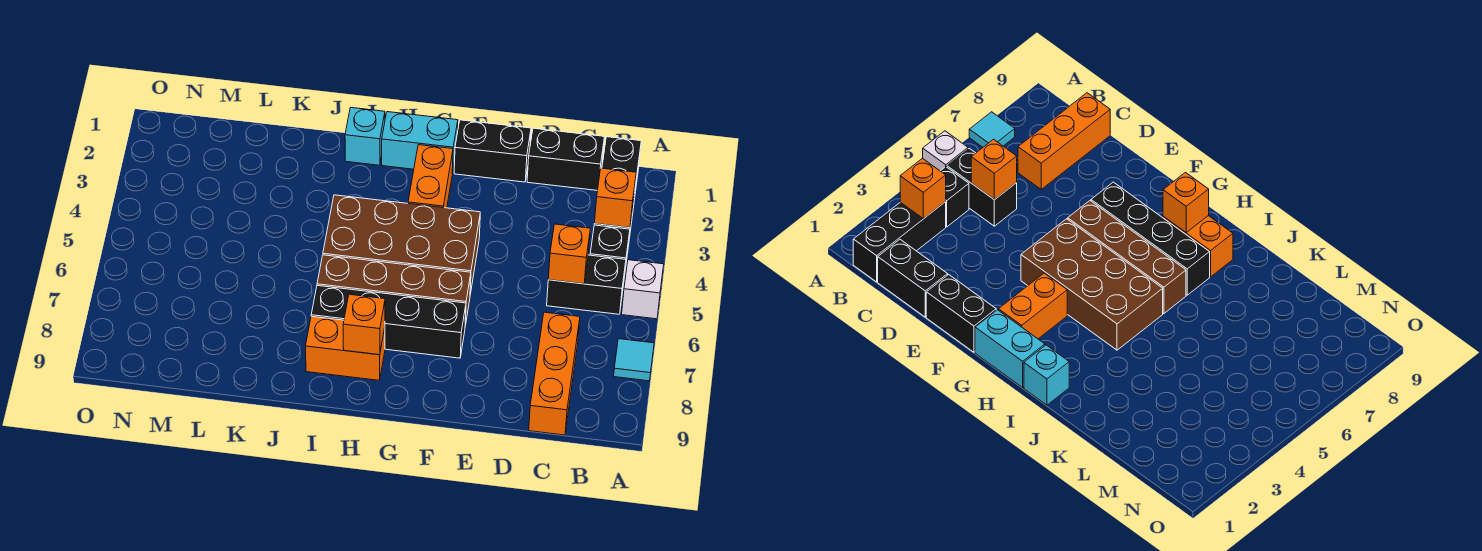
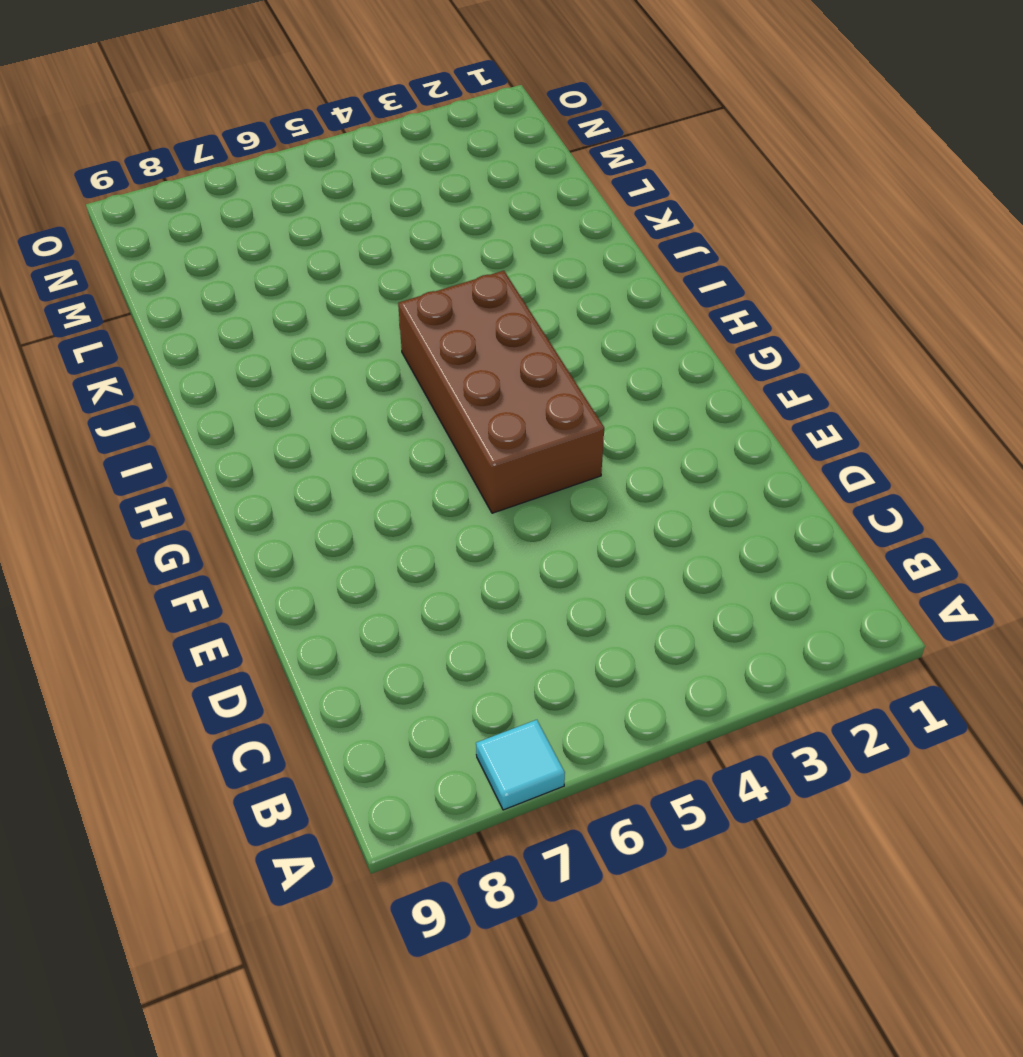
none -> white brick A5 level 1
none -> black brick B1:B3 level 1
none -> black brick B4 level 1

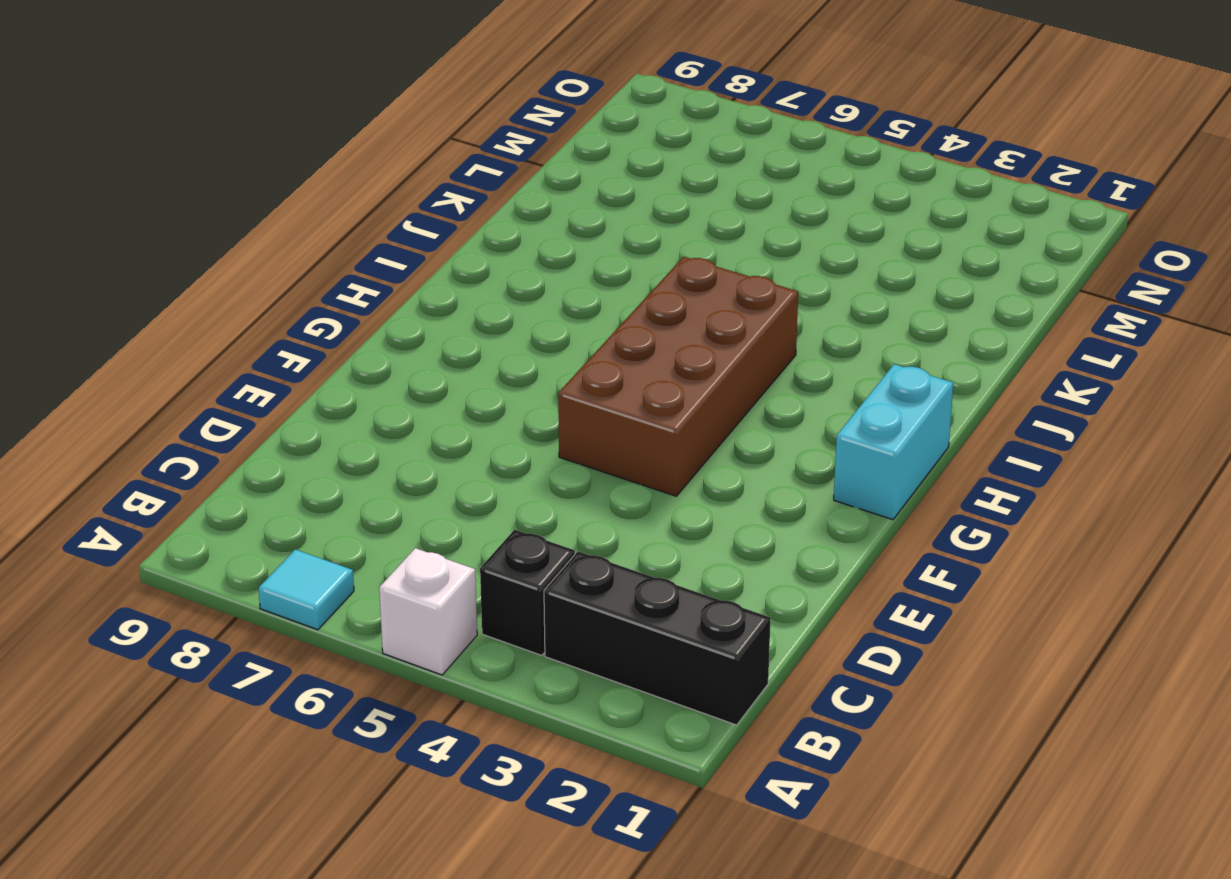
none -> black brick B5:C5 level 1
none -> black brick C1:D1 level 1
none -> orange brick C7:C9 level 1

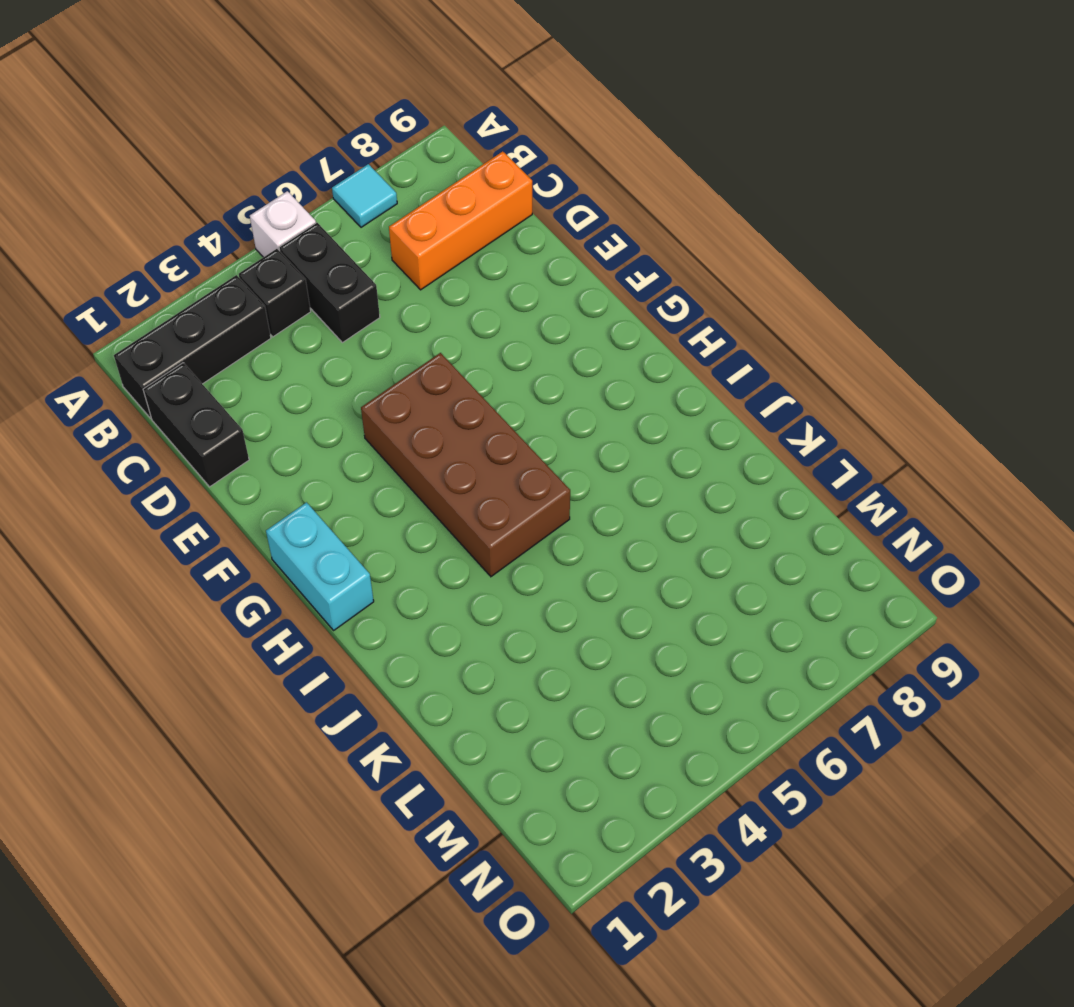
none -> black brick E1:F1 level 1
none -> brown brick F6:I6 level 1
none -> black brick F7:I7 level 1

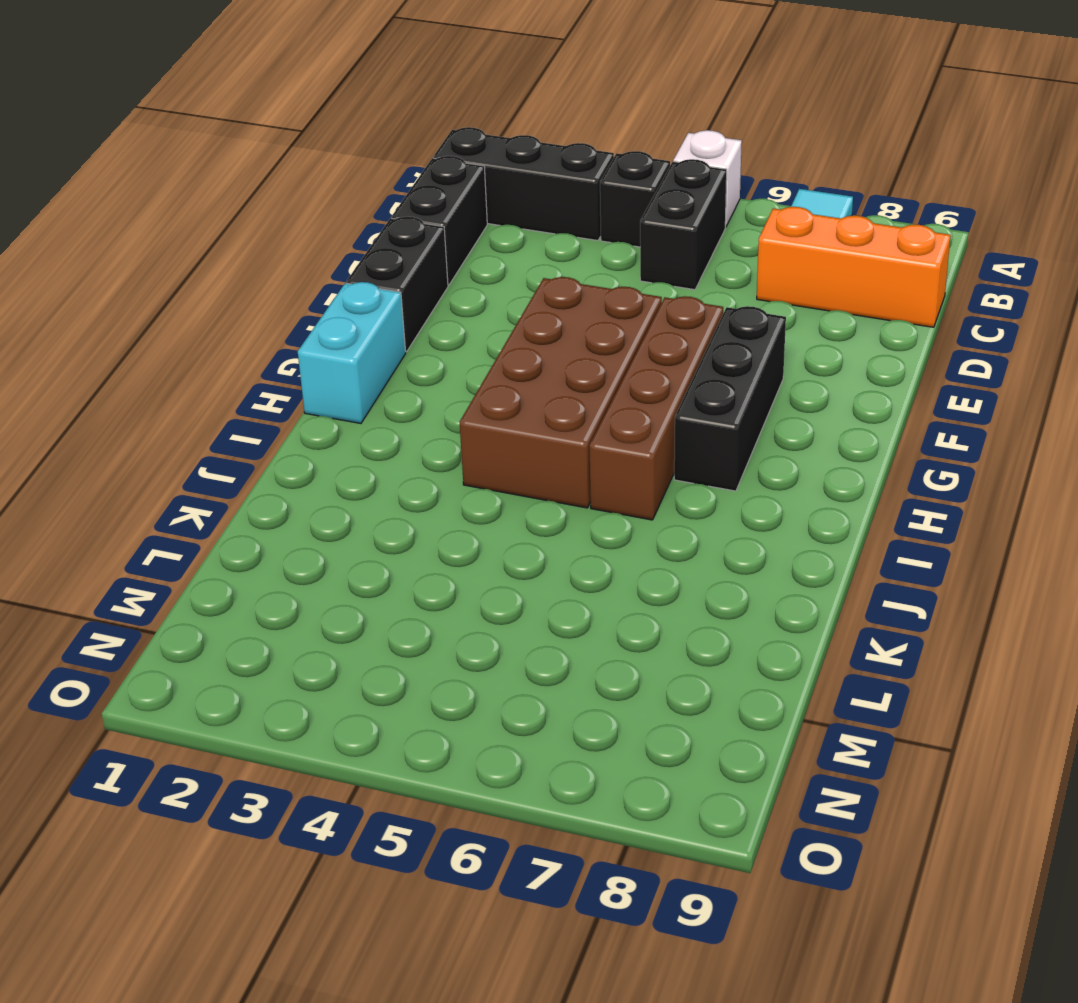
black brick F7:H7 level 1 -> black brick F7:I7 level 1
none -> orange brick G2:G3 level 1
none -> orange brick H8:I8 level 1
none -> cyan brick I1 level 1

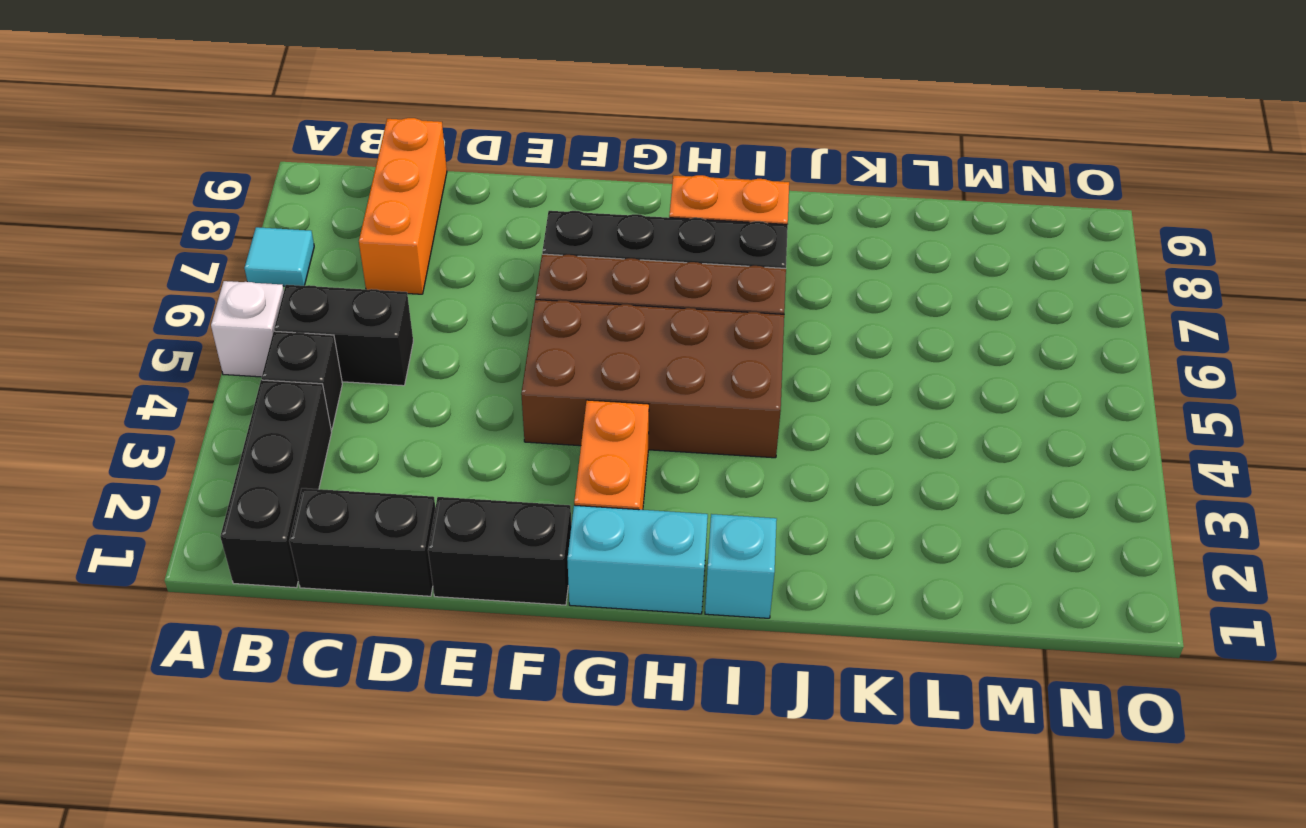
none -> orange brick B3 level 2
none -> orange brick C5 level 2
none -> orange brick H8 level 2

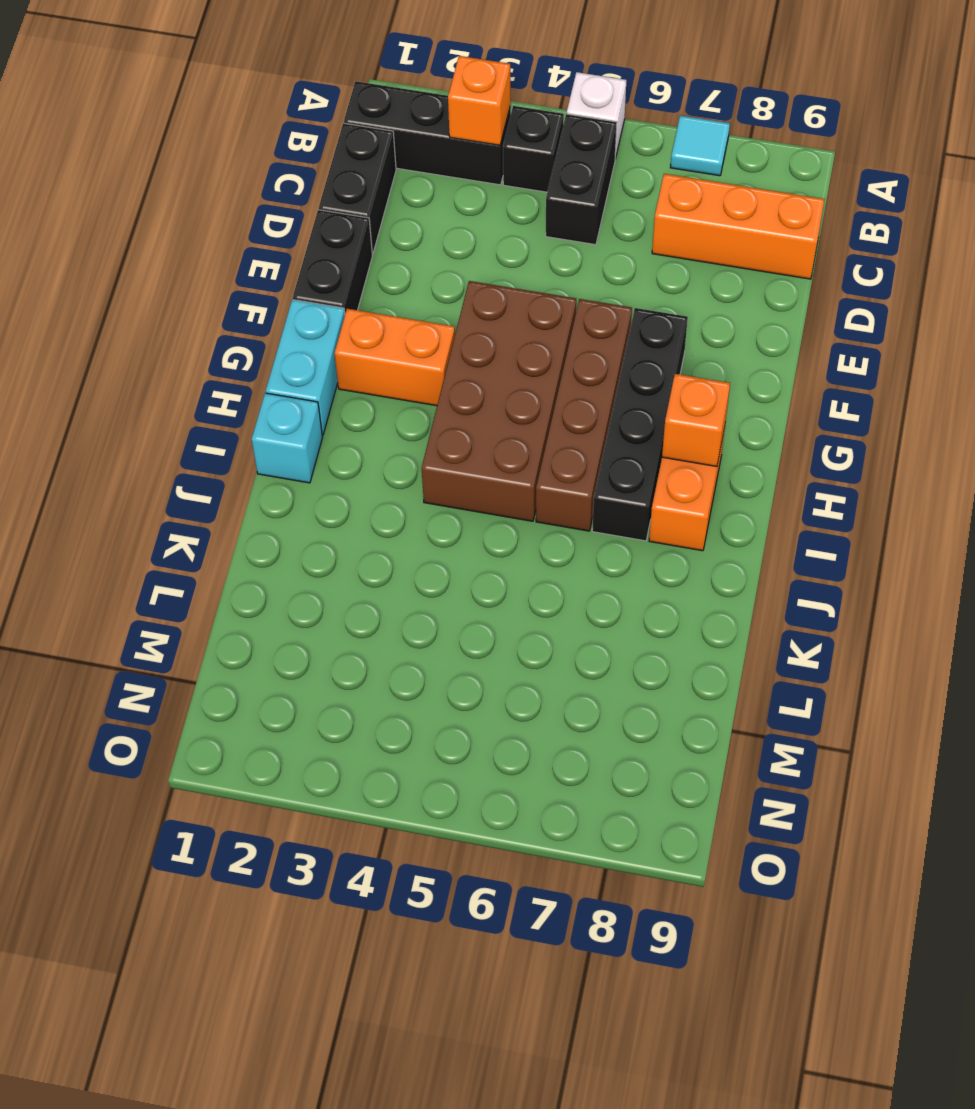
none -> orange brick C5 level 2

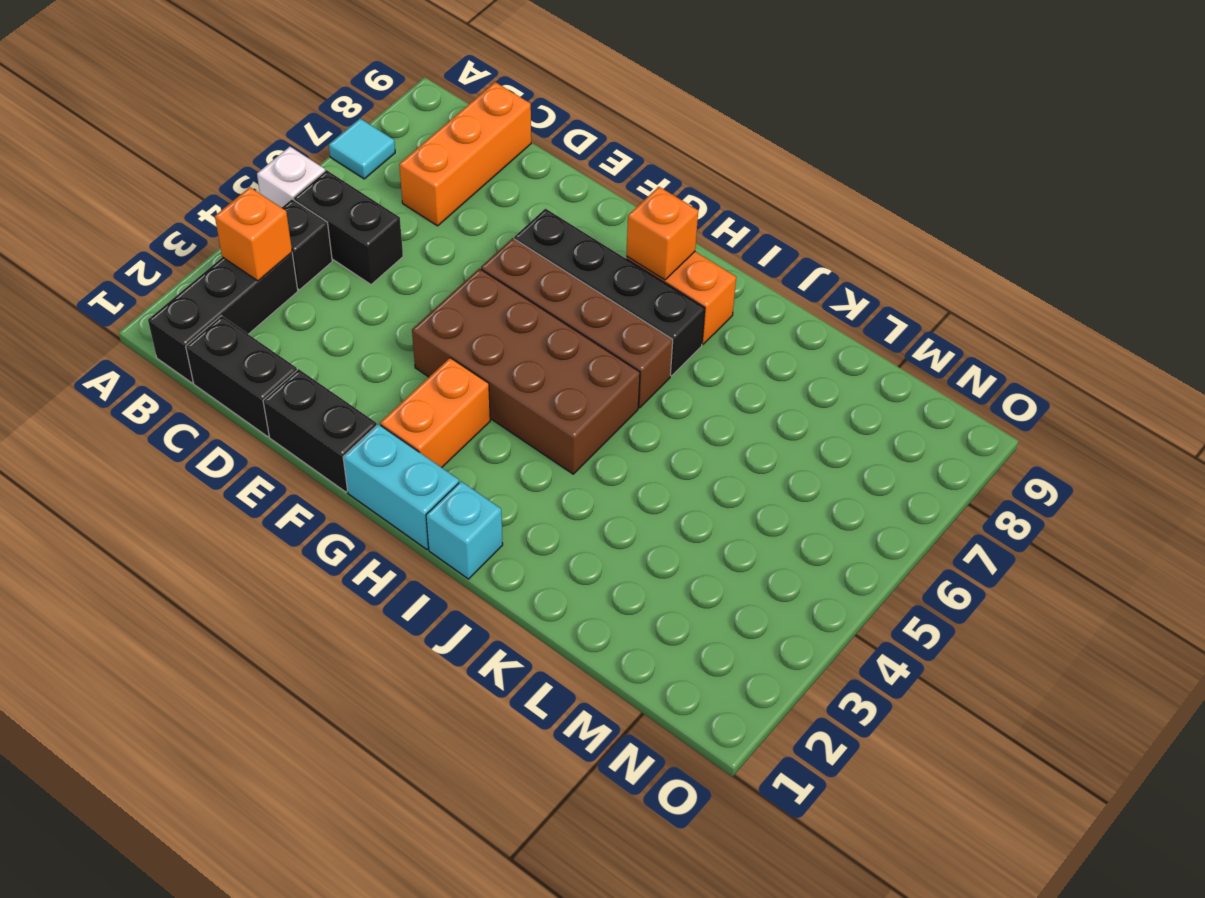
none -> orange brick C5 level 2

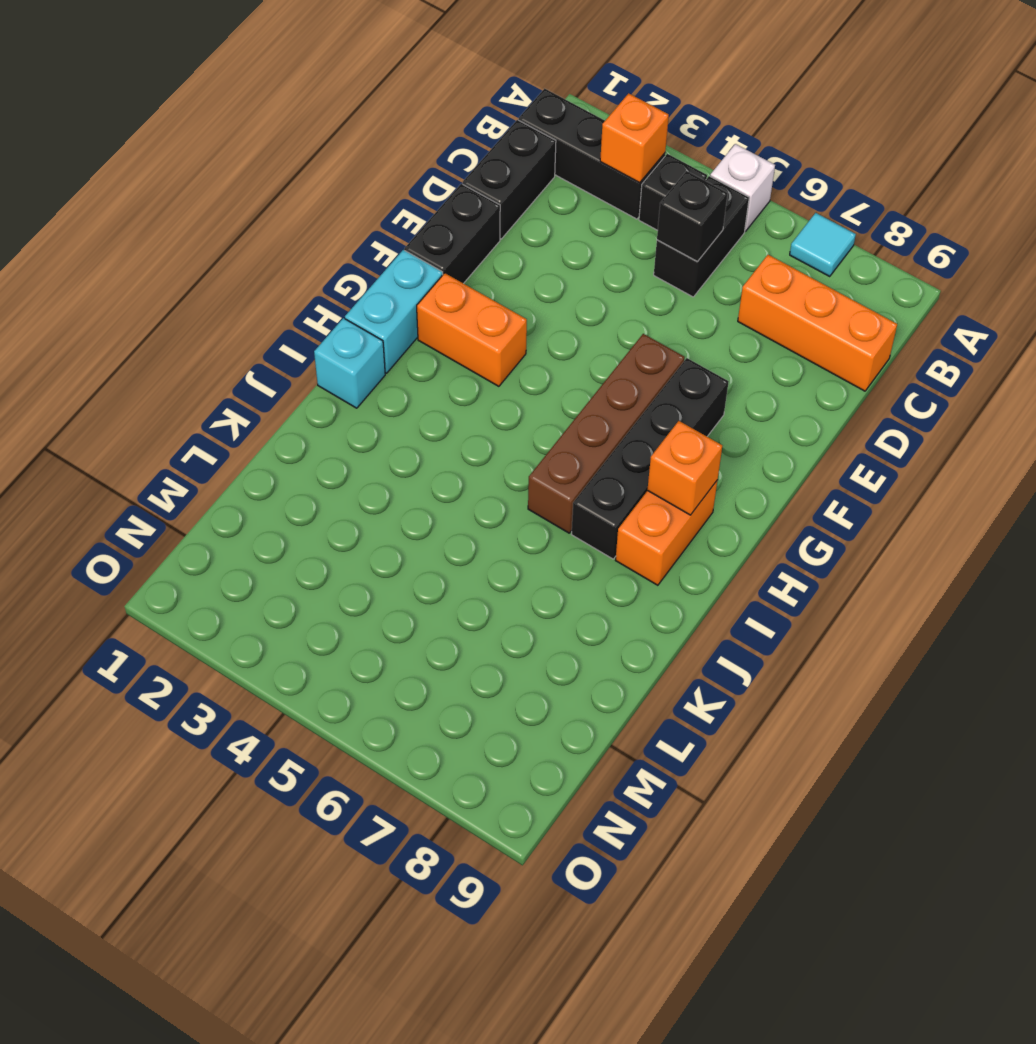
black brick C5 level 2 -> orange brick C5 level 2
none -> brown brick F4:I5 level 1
* * * * *
◆ TASK OBJECTIVE ◆
The result should be the full set of entries above, restated exactly and without images.

◆ OUTPUT OF THE EXERCISE ◆
none -> white brick A5 level 1
none -> black brick B1:B3 level 1
none -> black brick B4 level 1

none -> black brick B5:C5 level 1
none -> black brick C1:D1 level 1
none -> orange brick C7:C9 level 1

none -> black brick E1:F1 level 1
none -> brown brick F6:I6 level 1
none -> black brick F7:I7 level 1

black brick F7:H7 level 1 -> black brick F7:I7 level 1
none -> orange brick G2:G3 level 1
none -> orange brick H8:I8 level 1
none -> cyan brick I1 level 1

none -> orange brick B3 level 2
none -> orange brick C5 level 2
none -> orange brick H8 level 2

none -> orange brick C5 level 2

none -> orange brick C5 level 2

black brick C5 level 2 -> orange brick C5 level 2
none -> brown brick F4:I5 level 1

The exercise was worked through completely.